## PROBLEM
Return each line of the records that contains the string "none". Case counts.

## SUPPLIED INFORMATION

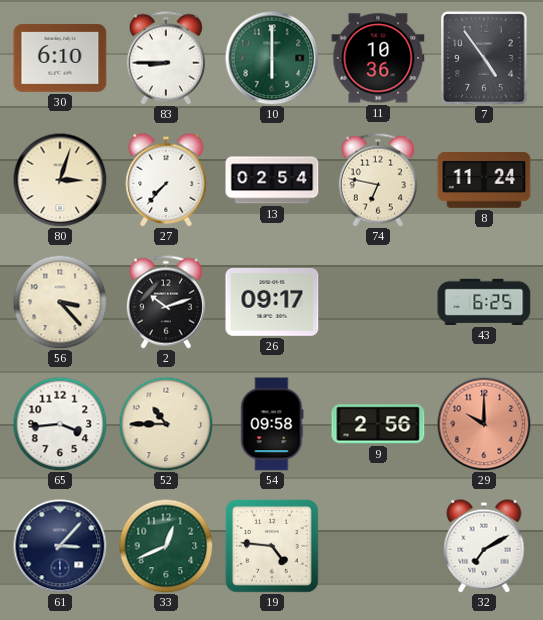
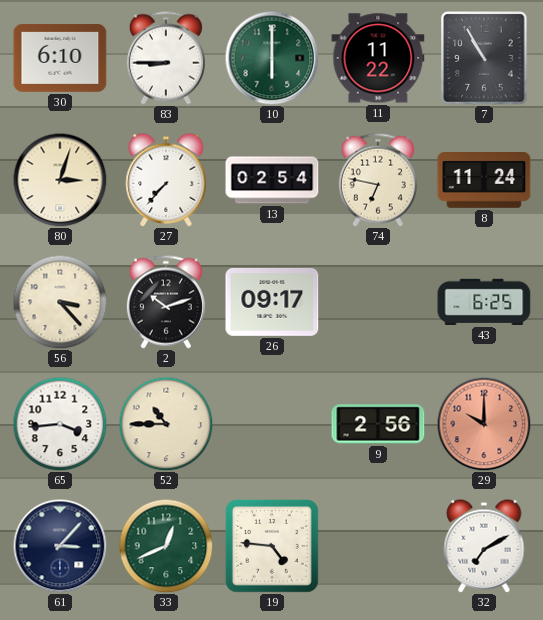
11: 10:36 -> 11:22
7: 4:54 -> 10:55
54: 09:58 -> none
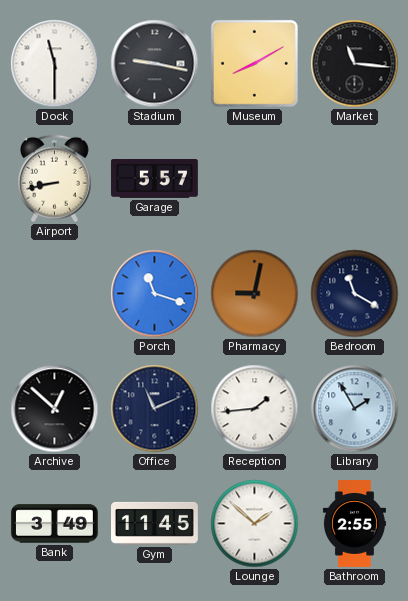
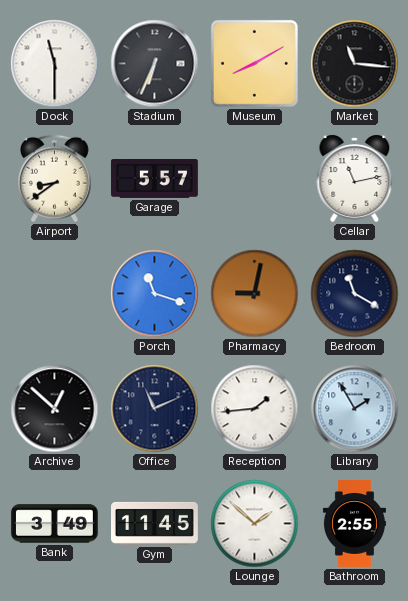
Stadium: 9:17 -> 6:34
Airport: 8:43 -> 8:39
Cellar: none -> 11:13
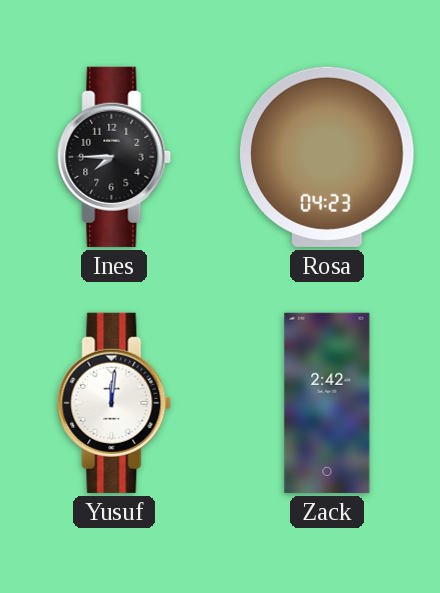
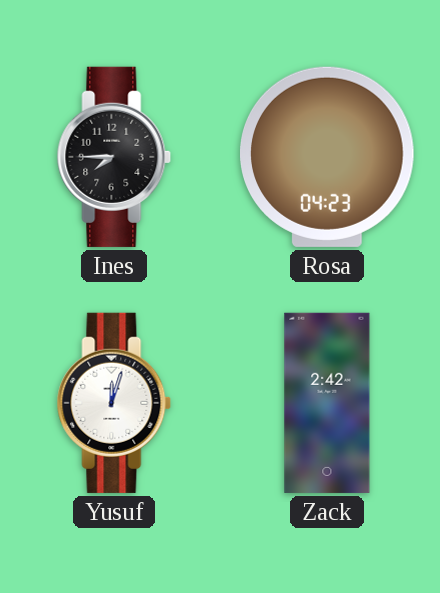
Yusuf: 12:01 -> 12:03
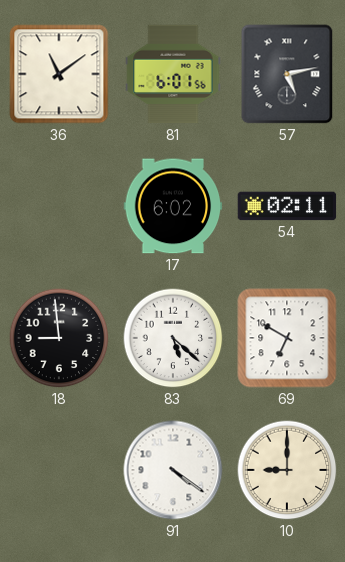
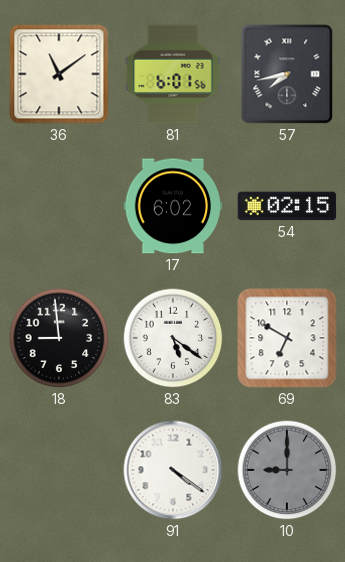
57: 5:13 -> 7:43
54: 02:11 -> 02:15
83: 5:22 -> 5:21
10 dial: cream -> grey
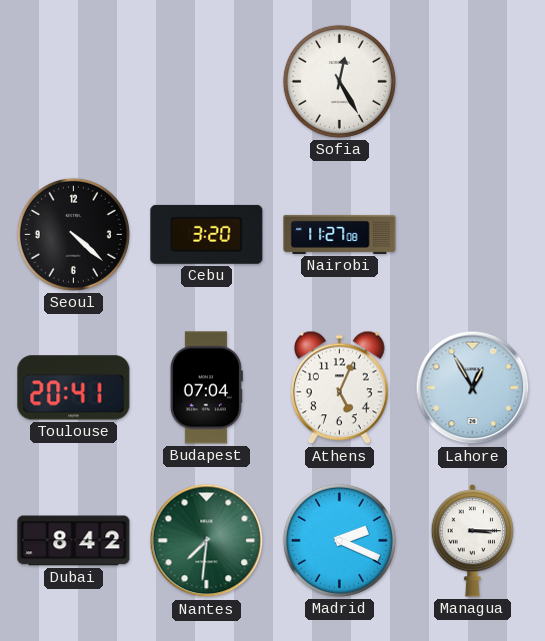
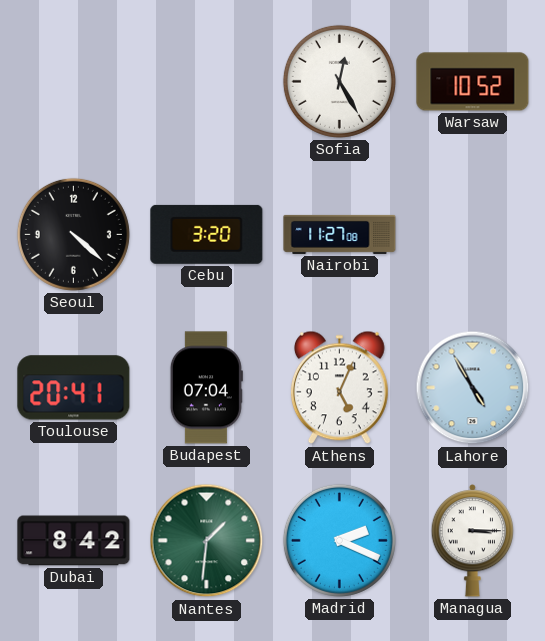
Warsaw: none -> 10:52
Lahore: 12:55 -> 4:55
Nantes: 7:31 -> 1:31
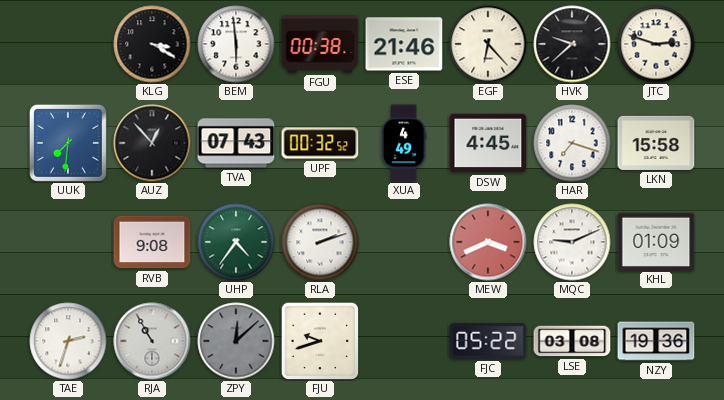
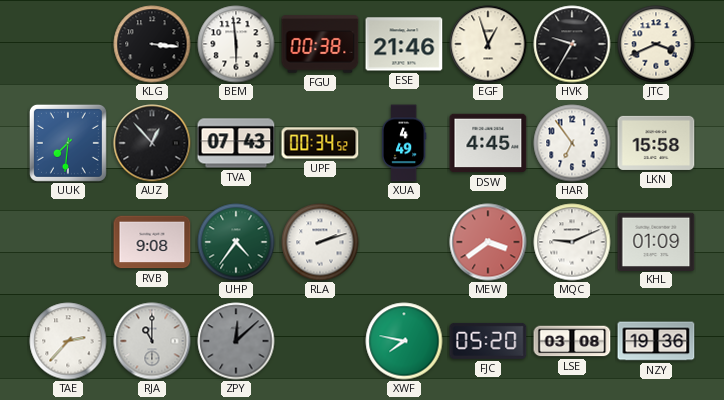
KLG: 3:20 -> 3:16
EGF: 6:23 -> 12:57
HVK: 9:38 -> 9:35
JTC: 2:48 -> 3:41
UPF: 00:32 -> 00:34
HAR: 7:18 -> 6:54
MEW: 3:41 -> 3:39
TAE: 2:33 -> 2:37
RJA: 10:55 -> 11:00
FJU: 9:42 -> none
XWF: none -> 7:47
FJC: 05:22 -> 05:20
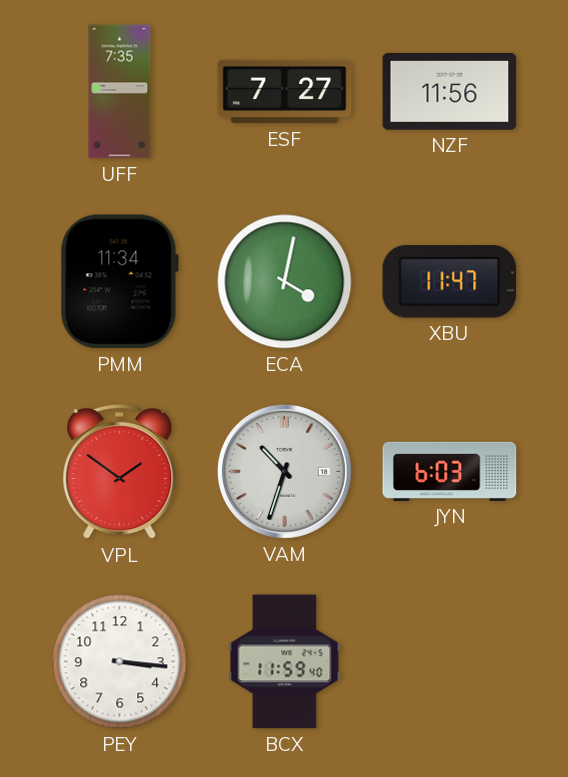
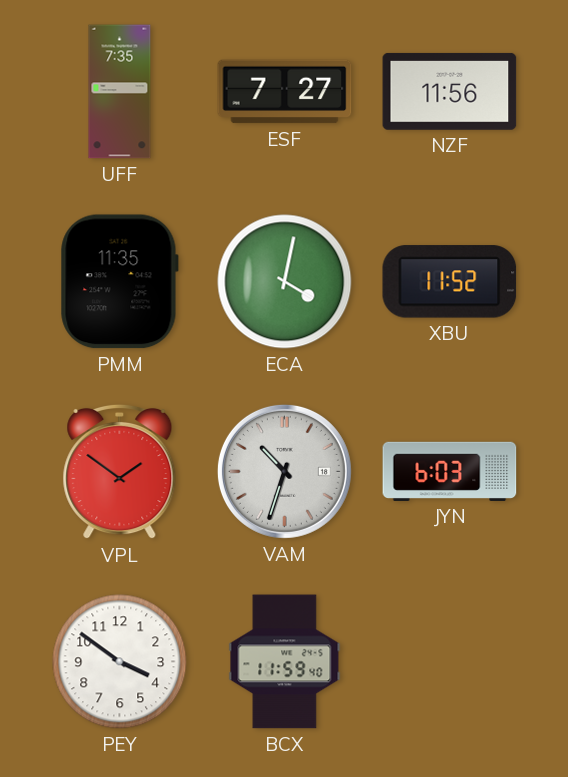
PMM: 11:34 -> 11:35
XBU: 11:47 -> 11:52
PEY: 3:16 -> 3:51
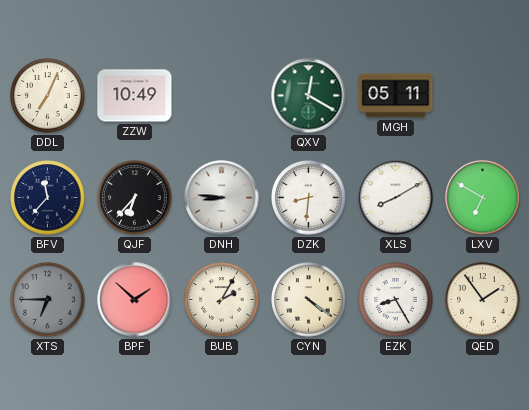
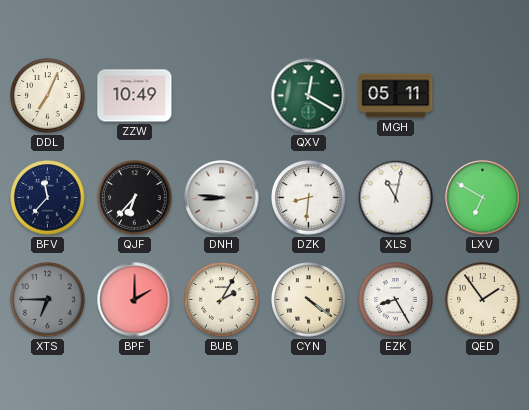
XLS: 8:10 -> 11:02
BPF: 1:52 -> 2:00
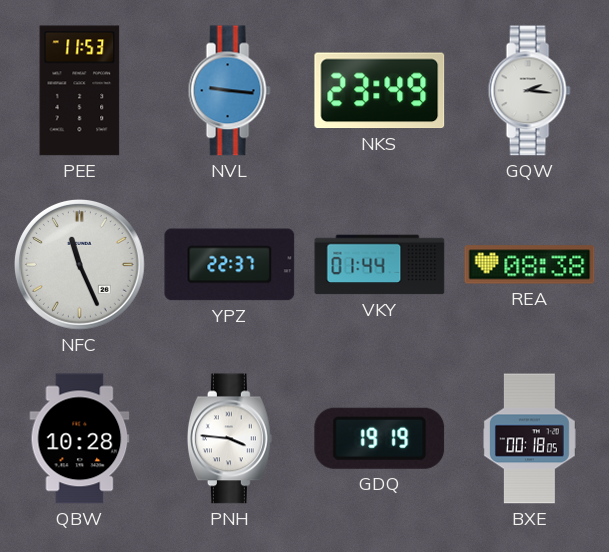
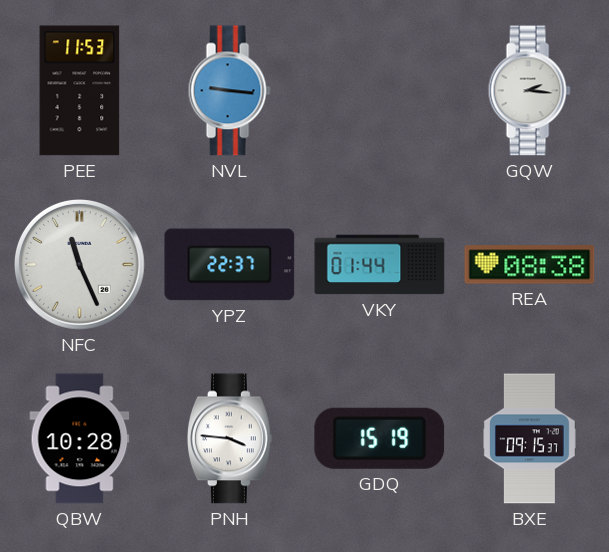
NKS: 23:49 -> none
GDQ: 19:19 -> 15:19
BXE: 00:18 -> 09:15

## WRITTEN RESPONSE
54: 09:58 -> none
Cellar: none -> 11:13
Warsaw: none -> 10:52
FJU: 9:42 -> none
XWF: none -> 7:47
NKS: 23:49 -> none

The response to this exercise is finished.